━━━ RECORDS TO USE ━━━

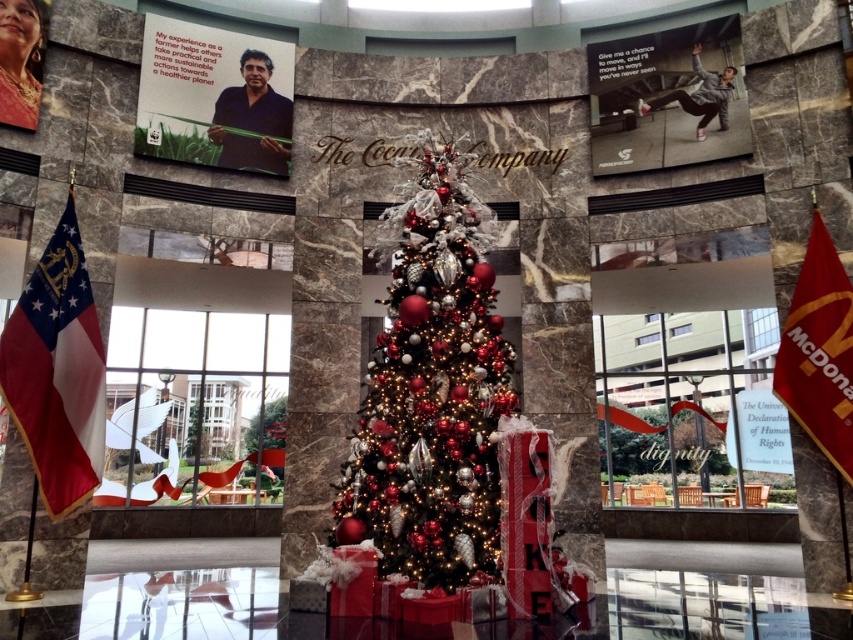
Question: Can you confirm if red-white flag at left is positioned below red fabric flag at right?

Choices:
 (A) no
 (B) yes

Answer: (B)

Question: Can you confirm if shiny metallic christmas tree at center is positioned to the left of red-white flag at left?

Choices:
 (A) no
 (B) yes

Answer: (A)

Question: Estimate the real-world distances between objects in this image. Which object is closer to the shiny metallic christmas tree at center?

Choices:
 (A) red-white flag at left
 (B) red fabric flag at right

Answer: (A)

Question: Among these points, which one is farthest from the camera?

Choices:
 (A) (35, 305)
 (B) (393, 275)
 (C) (827, 424)

Answer: (C)

Question: Which object appears closest to the camera in this image?

Choices:
 (A) shiny metallic christmas tree at center
 (B) red fabric flag at right

Answer: (A)

Question: Can you confirm if shiny metallic christmas tree at center is bigger than red fabric flag at right?

Choices:
 (A) yes
 (B) no

Answer: (A)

━━━

* TASK INSTRUCTIONS *
Please set out every line of the entries above as a JSON list of strings, one string per line. Skip the blank lines and leave the pictures out.

* CORRECT OUTPUT *
[
  "Question: Can you confirm if red-white flag at left is positioned below red fabric flag at right?",
  "Choices:",
  " (A) no",
  " (B) yes",
  "Answer: (B)",
  "Question: Can you confirm if shiny metallic christmas tree at center is positioned to the left of red-white flag at left?",
  "Choices:",
  " (A) no",
  " (B) yes",
  "Answer: (A)",
  "Question: Estimate the real-world distances between objects in this image. Which object is closer to the shiny metallic christmas tree at center?",
  "Choices:",
  " (A) red-white flag at left",
  " (B) red fabric flag at right",
  "Answer: (A)",
  "Question: Among these points, which one is farthest from the camera?",
  "Choices:",
  " (A) (35, 305)",
  " (B) (393, 275)",
  " (C) (827, 424)",
  "Answer: (C)",
  "Question: Which object appears closest to the camera in this image?",
  "Choices:",
  " (A) shiny metallic christmas tree at center",
  " (B) red fabric flag at right",
  "Answer: (A)",
  "Question: Can you confirm if shiny metallic christmas tree at center is bigger than red fabric flag at right?",
  "Choices:",
  " (A) yes",
  " (B) no",
  "Answer: (A)"
]